Data for processing>

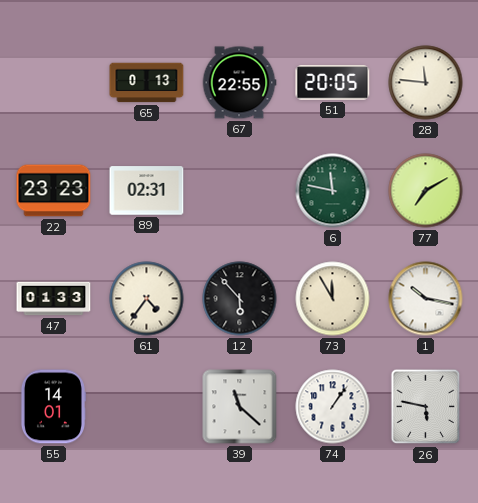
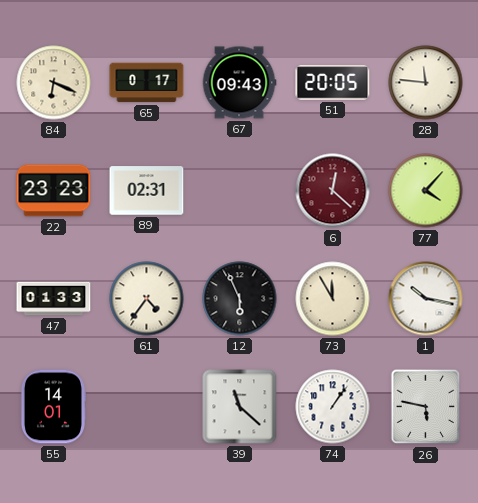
84: none -> 6:19
65: 0:13 -> 0:17
67: 22:55 -> 09:43
6: 11:47 -> 12:22
6 dial: green -> burgundy
77: 7:10 -> 4:07
12: 5:53 -> 5:56
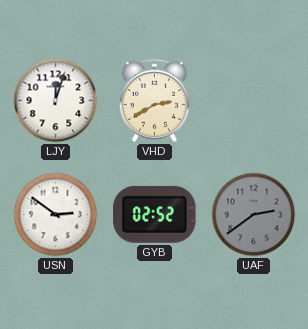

Exercise objective>
Can you return every text line from the entries above, character for character, leaving out the pictures?

Answer for the task>
84: none -> 6:19
65: 0:13 -> 0:17
67: 22:55 -> 09:43
6: 11:47 -> 12:22
6 dial: green -> burgundy
77: 7:10 -> 4:07
12: 5:53 -> 5:56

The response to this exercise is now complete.